A single stretch of the material below is to be transcribed exactly, starting at the line with "D2: diode 1N914" and ending after the line with "V1: AC 10mV (AC1, AC2) -> AC 1V (AC1, AC2)".

**Data to process**
>>
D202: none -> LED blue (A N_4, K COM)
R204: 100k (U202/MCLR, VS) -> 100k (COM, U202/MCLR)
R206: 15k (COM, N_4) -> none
<<
>>
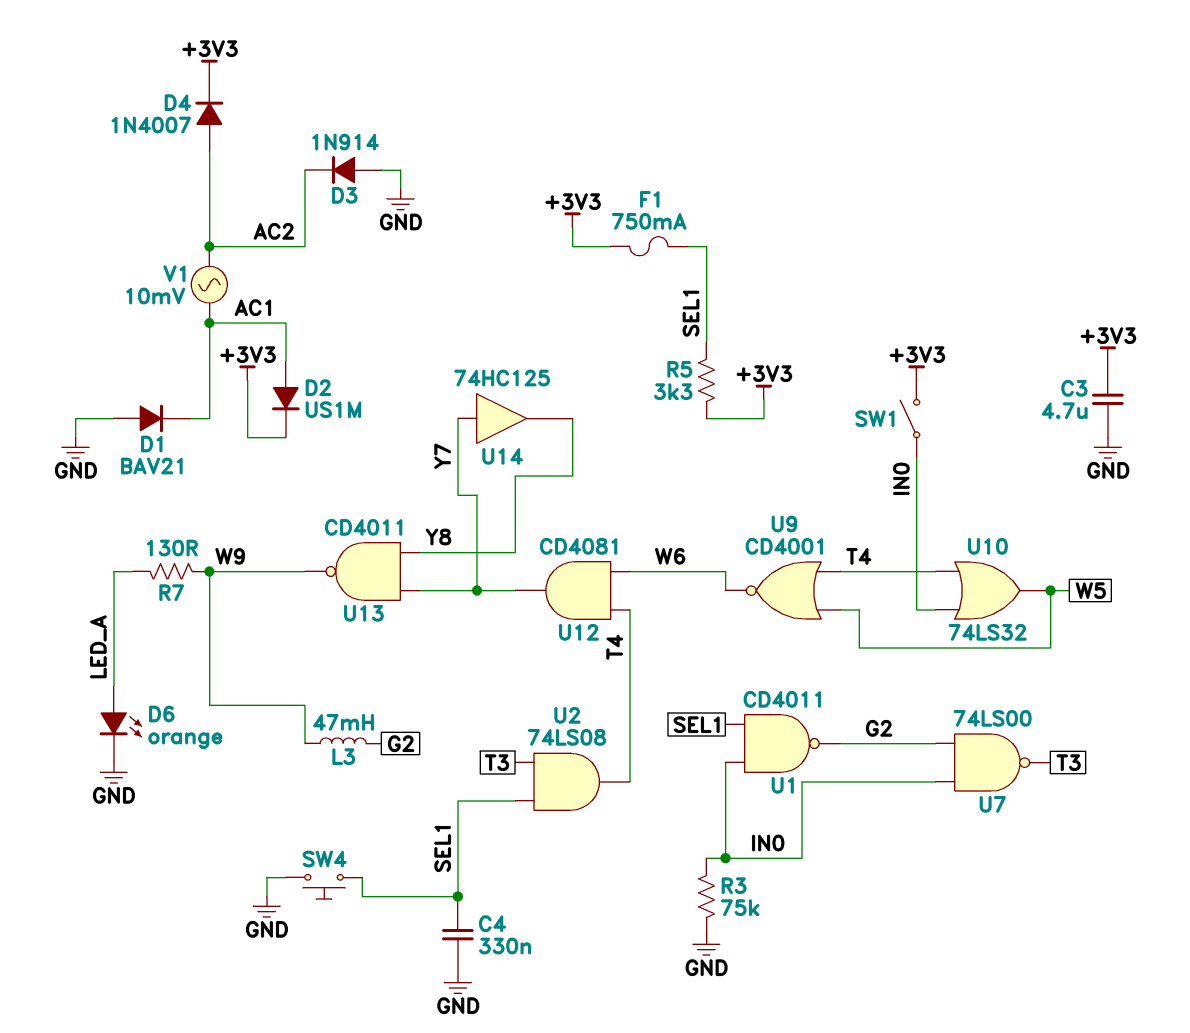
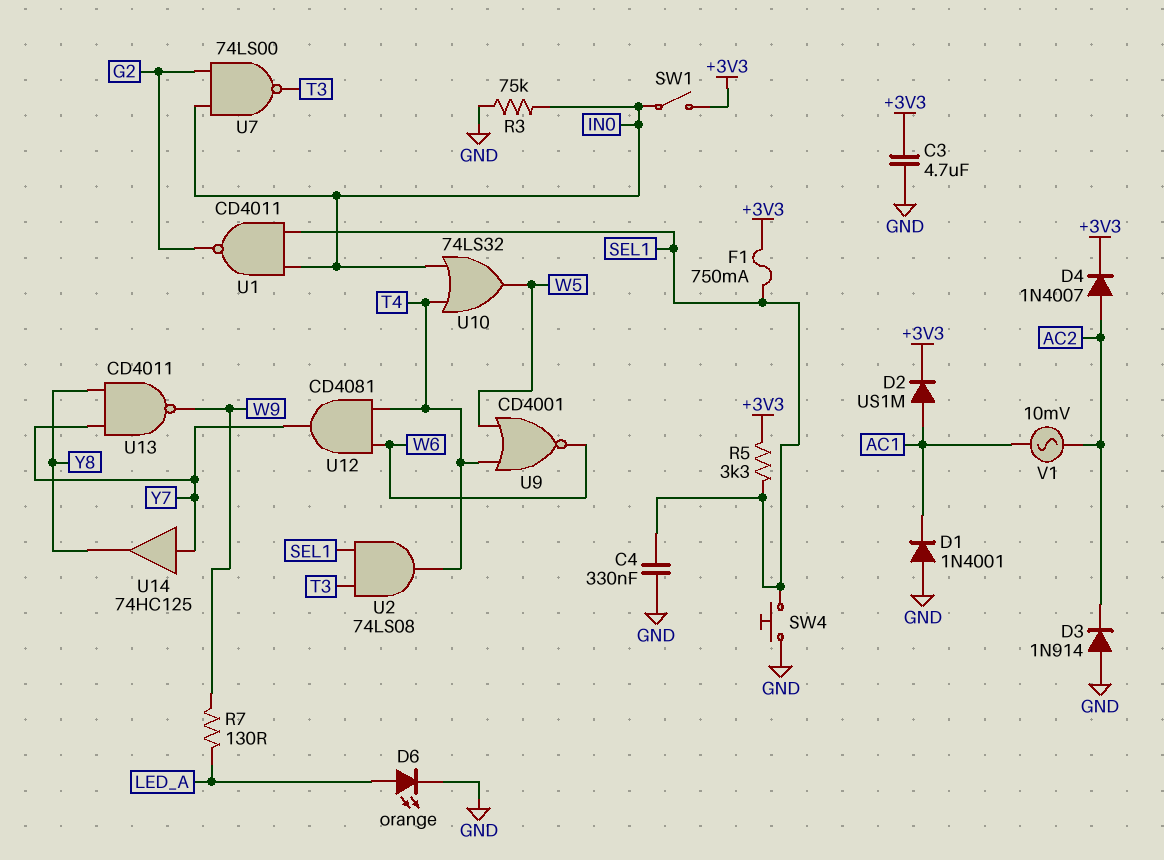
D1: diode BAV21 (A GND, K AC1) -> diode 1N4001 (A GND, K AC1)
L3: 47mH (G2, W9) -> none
<<
>>
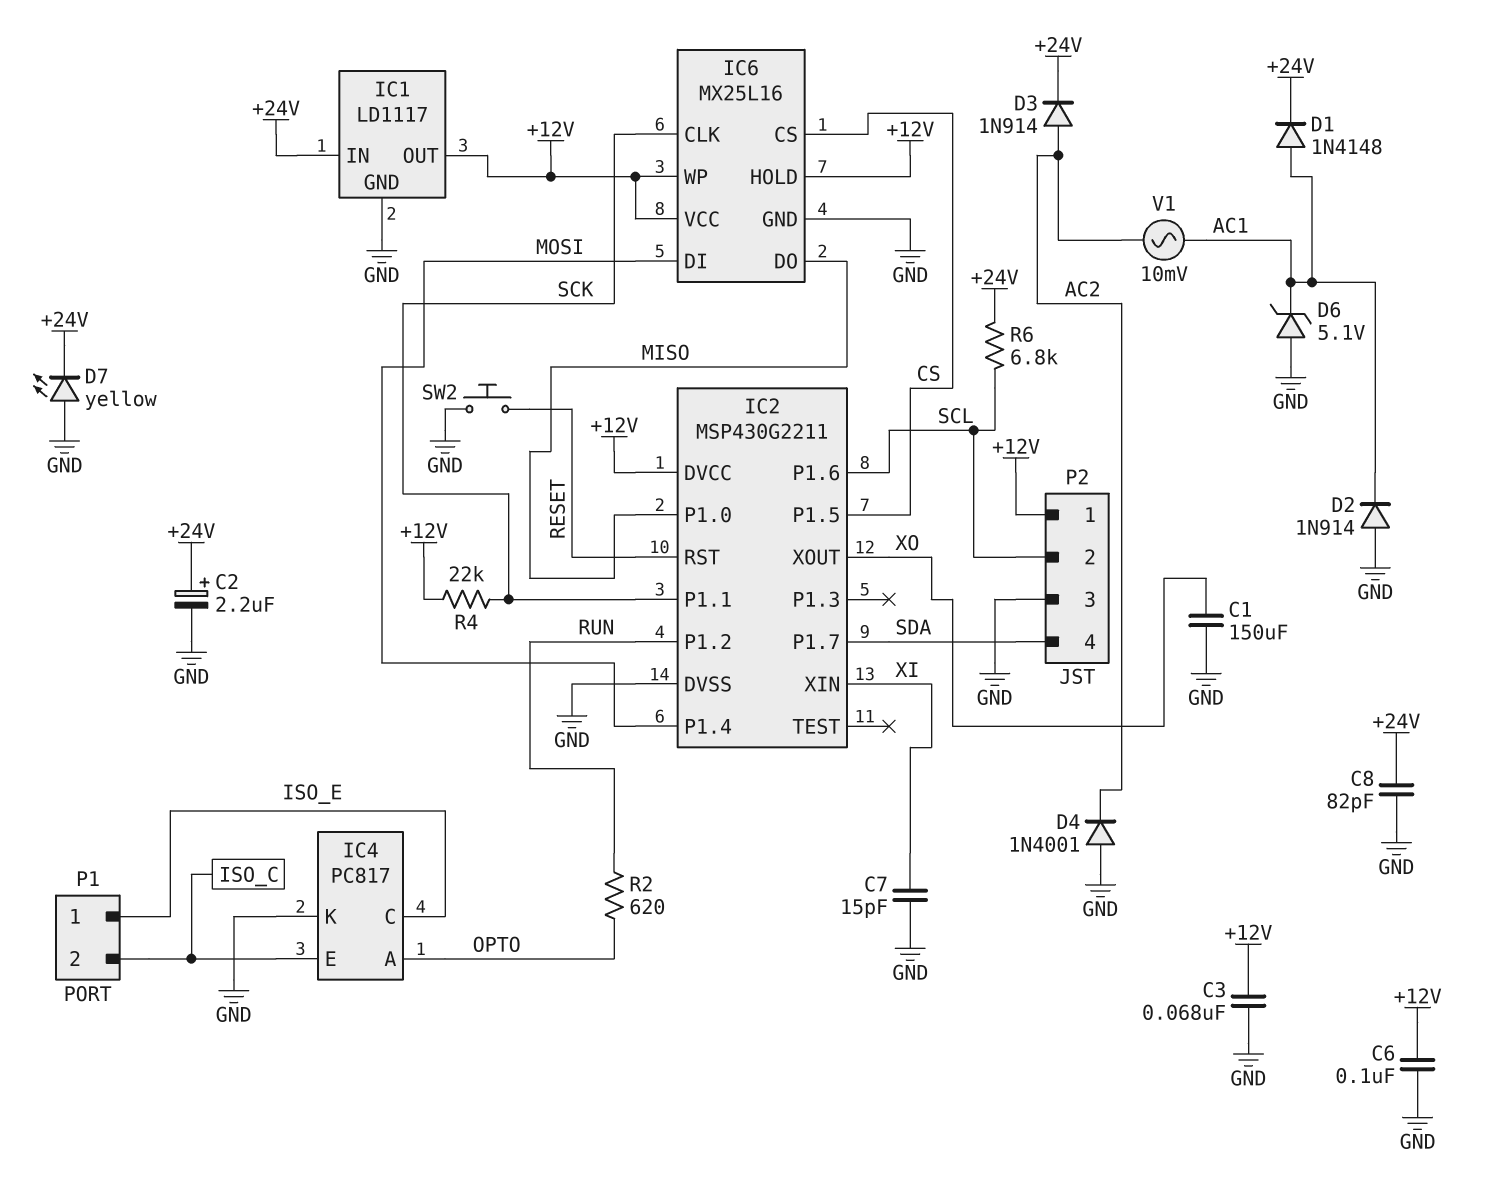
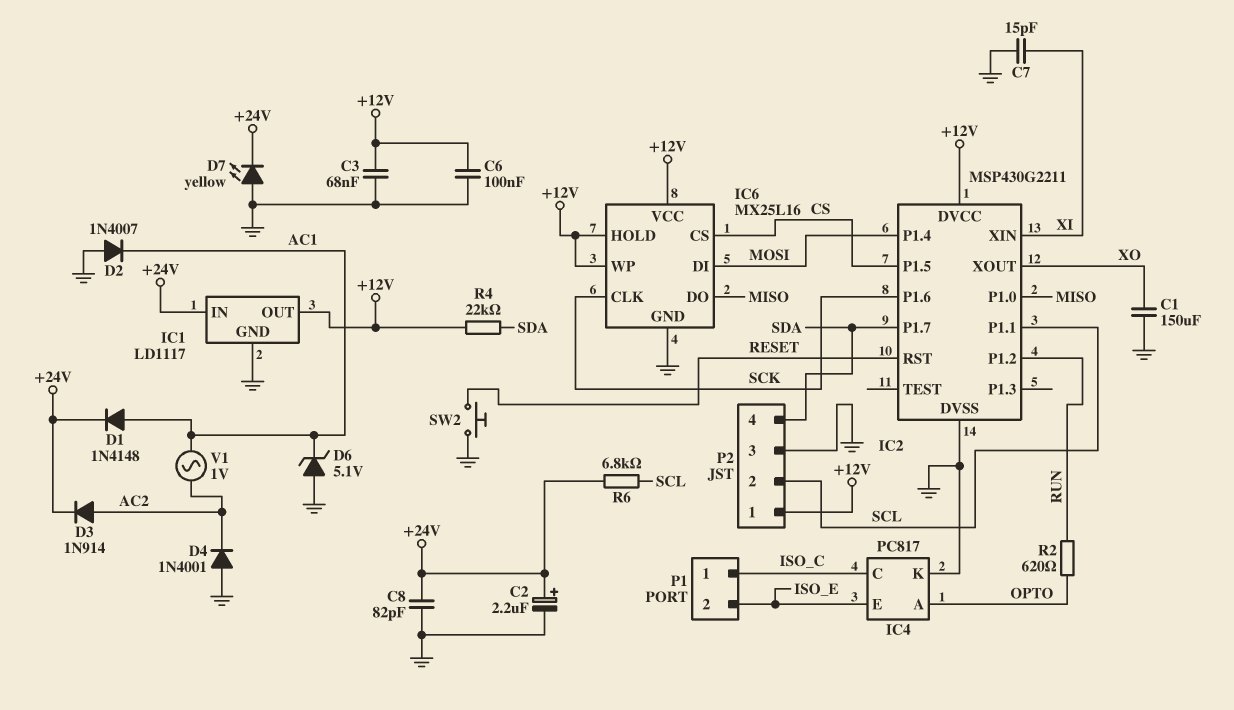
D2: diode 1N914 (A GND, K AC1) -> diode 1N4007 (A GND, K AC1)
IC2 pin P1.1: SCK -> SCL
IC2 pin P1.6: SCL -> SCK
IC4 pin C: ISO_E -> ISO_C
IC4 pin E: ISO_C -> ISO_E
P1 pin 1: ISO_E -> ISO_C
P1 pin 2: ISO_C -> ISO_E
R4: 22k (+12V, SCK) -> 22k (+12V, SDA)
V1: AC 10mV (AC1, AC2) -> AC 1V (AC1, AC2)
<<
**Completed task**
D2: diode 1N914 (A GND, K AC1) -> diode 1N4007 (A GND, K AC1)
IC2 pin P1.1: SCK -> SCL
IC2 pin P1.6: SCL -> SCK
IC4 pin C: ISO_E -> ISO_C
IC4 pin E: ISO_C -> ISO_E
P1 pin 1: ISO_E -> ISO_C
P1 pin 2: ISO_C -> ISO_E
R4: 22k (+12V, SCK) -> 22k (+12V, SDA)
V1: AC 10mV (AC1, AC2) -> AC 1V (AC1, AC2)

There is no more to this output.